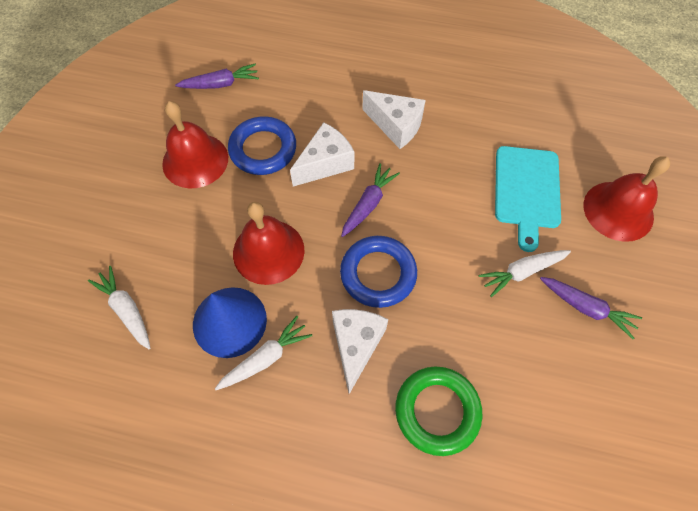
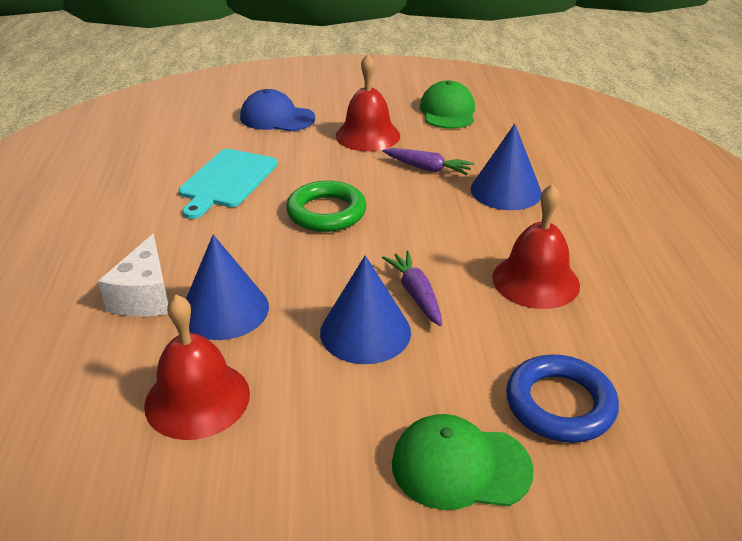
blue cap: 0 -> 1
blue cone: 1 -> 3
blue ring: 2 -> 1
green cap: 0 -> 2
purple carrot: 3 -> 2
white carrot: 3 -> 0
white cheese: 3 -> 1

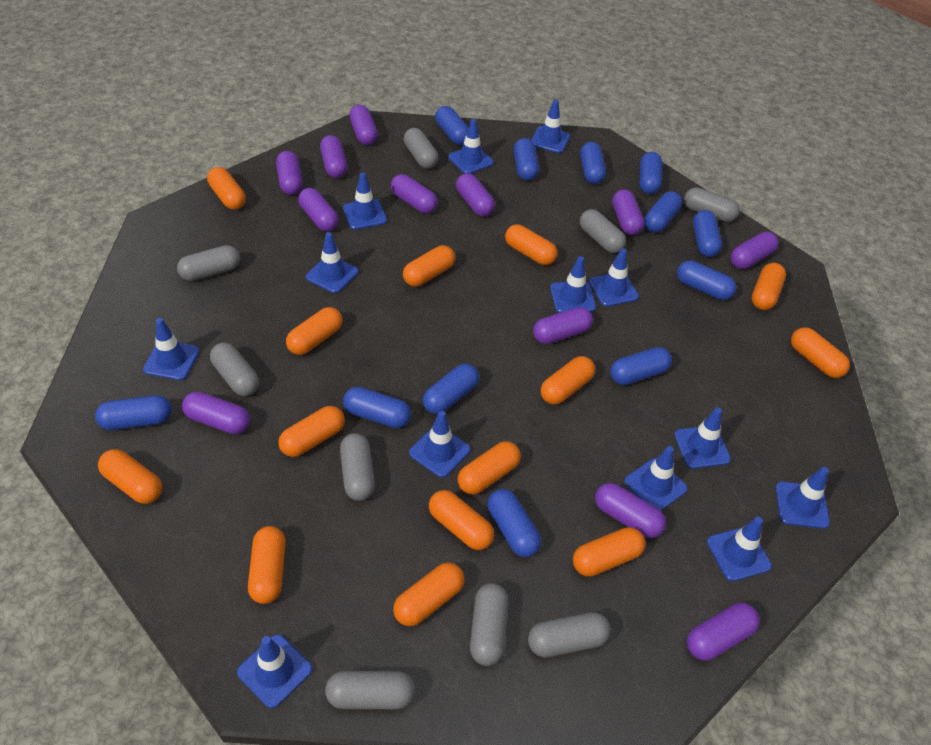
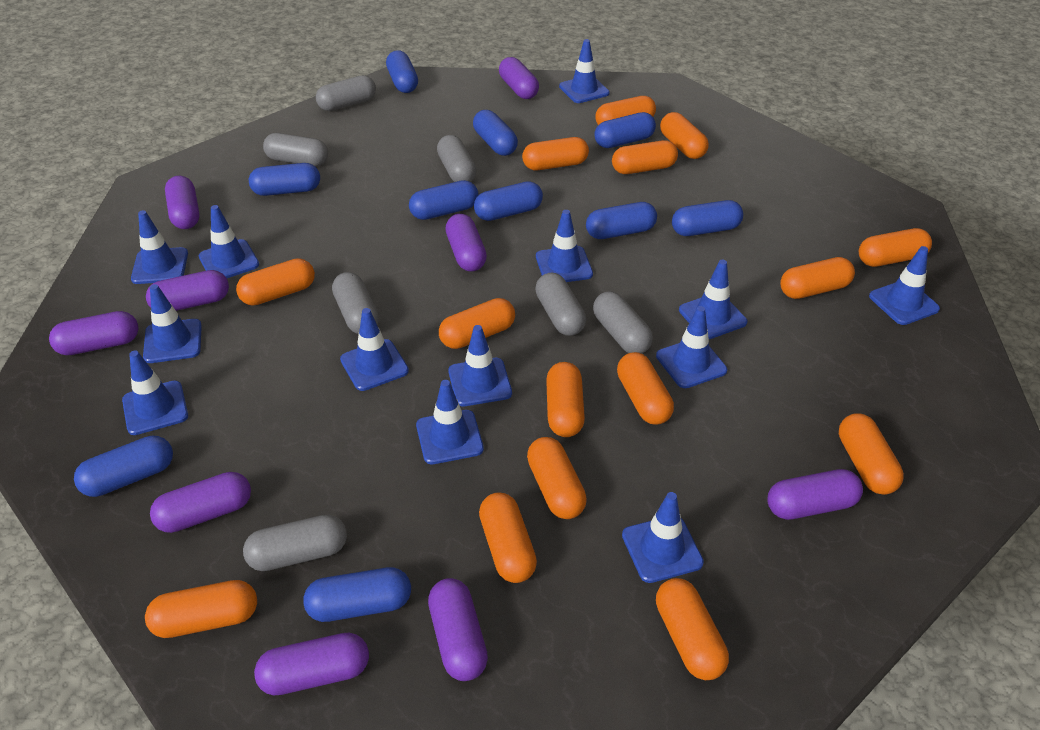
blue capsule: 12 -> 10
grey capsule: 9 -> 7
orange capsule: 14 -> 15
purple capsule: 12 -> 9

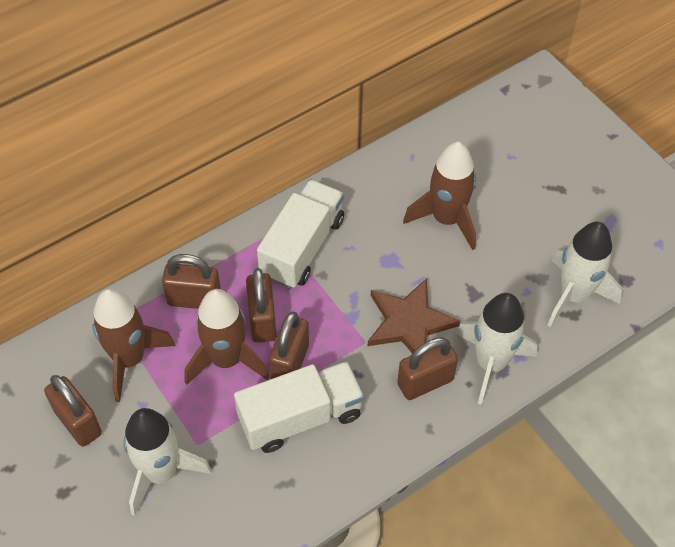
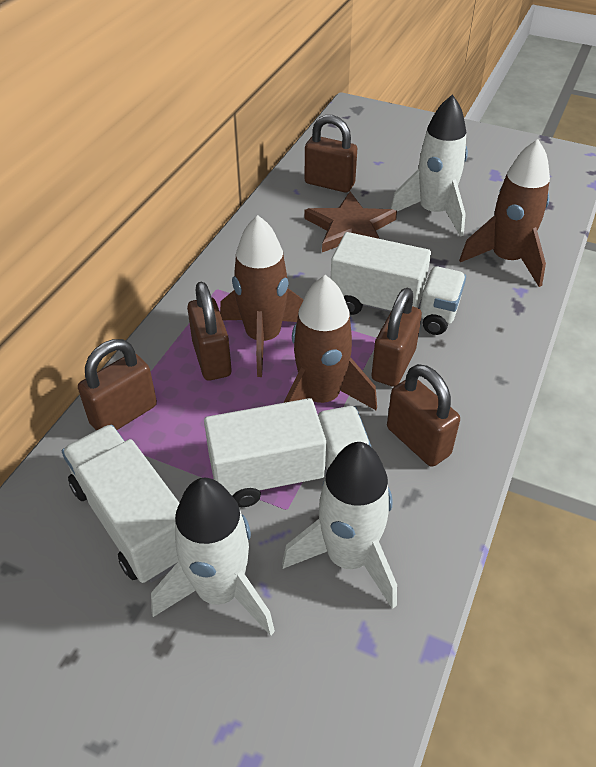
white truck: 2 -> 3

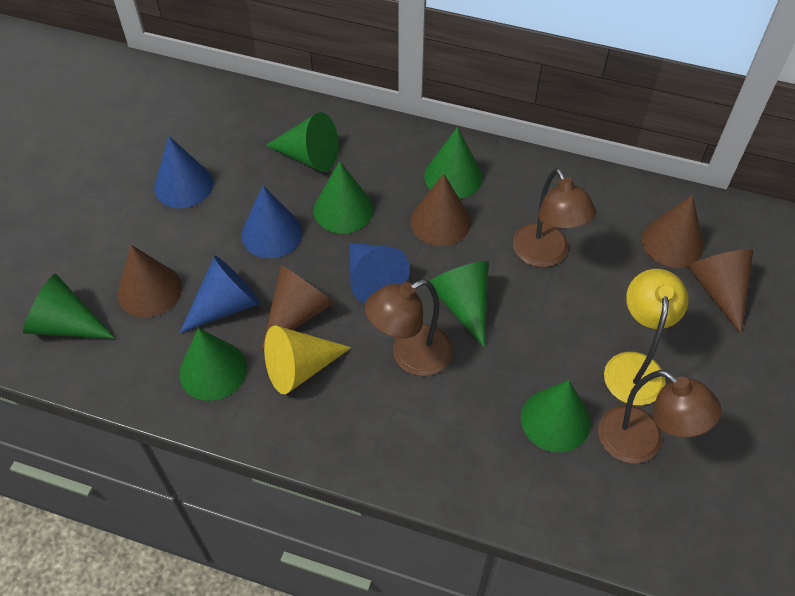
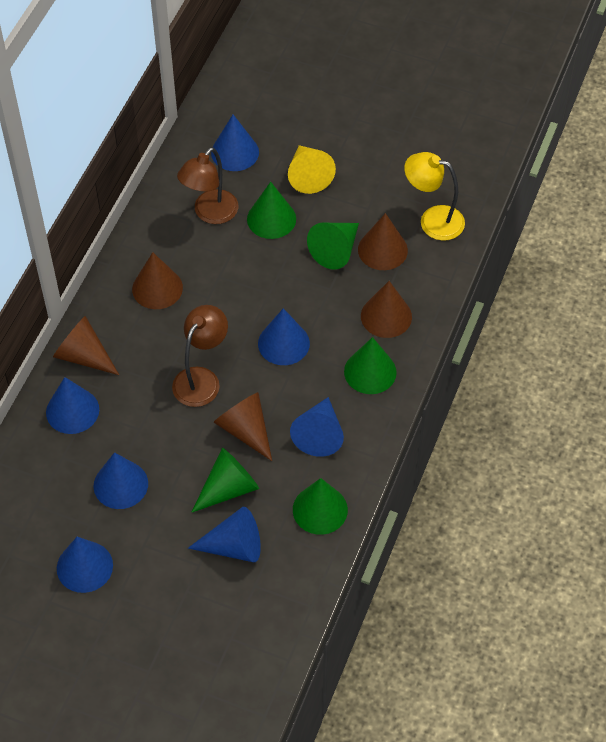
blue cone: 4 -> 7
brown lamp: 3 -> 2
green cone: 7 -> 5

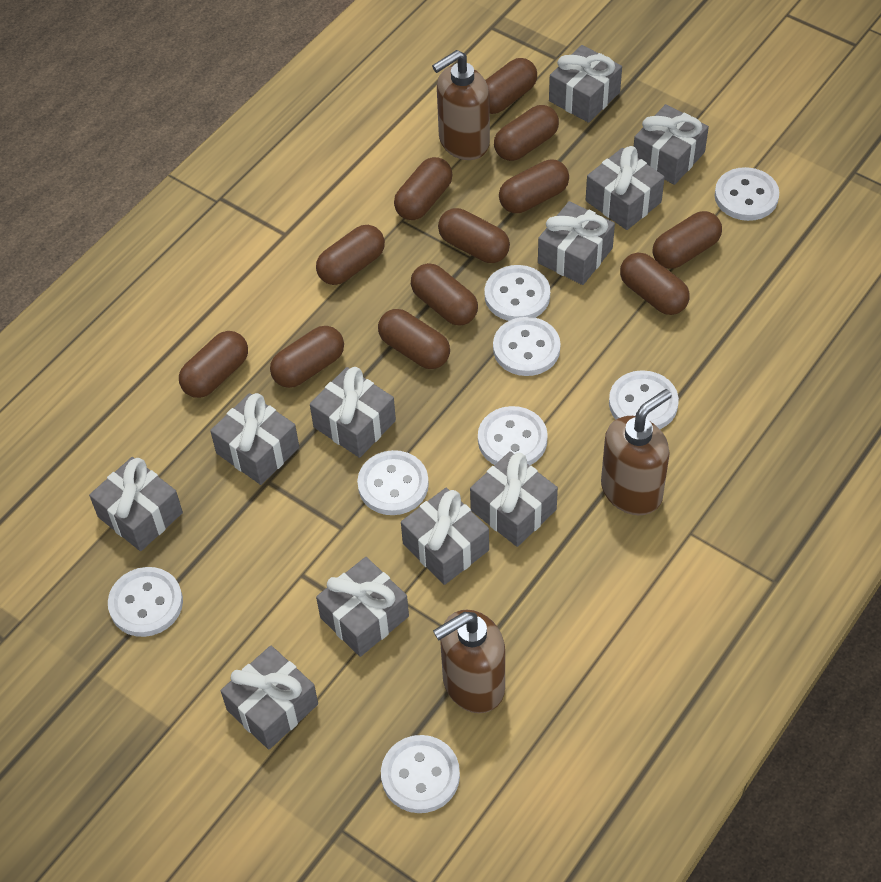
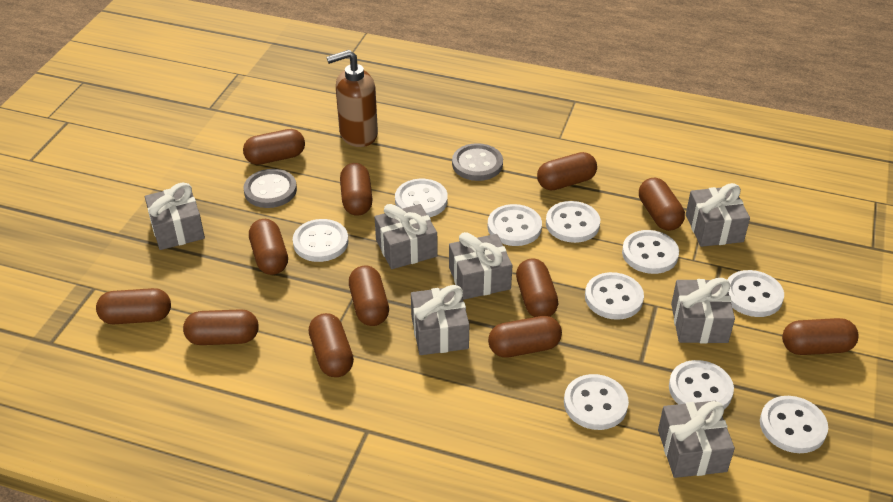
brown soap dispenser: 3 -> 1
grey button: 0 -> 2
grey gift: 11 -> 7
white button: 8 -> 10

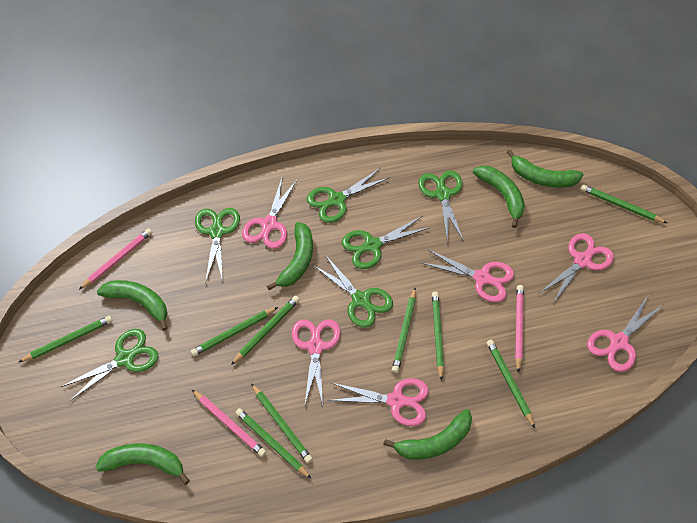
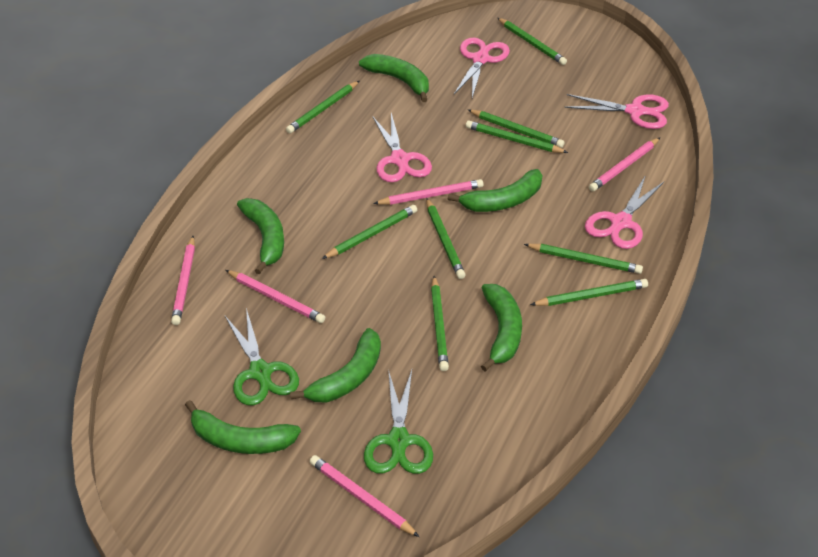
green scissors: 6 -> 2
pink pencil: 3 -> 5
pink scissors: 6 -> 4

--------------------------------

▶ What the task requires:
All of the records above should be reproduced exactly, with the pictures left out.

▶ Solution to this exercise:
blue cap: 0 -> 1
blue cone: 1 -> 3
blue ring: 2 -> 1
green cap: 0 -> 2
purple carrot: 3 -> 2
white carrot: 3 -> 0
white cheese: 3 -> 1

blue capsule: 12 -> 10
grey capsule: 9 -> 7
orange capsule: 14 -> 15
purple capsule: 12 -> 9

white truck: 2 -> 3

blue cone: 4 -> 7
brown lamp: 3 -> 2
green cone: 7 -> 5

brown soap dispenser: 3 -> 1
grey button: 0 -> 2
grey gift: 11 -> 7
white button: 8 -> 10

green scissors: 6 -> 2
pink pencil: 3 -> 5
pink scissors: 6 -> 4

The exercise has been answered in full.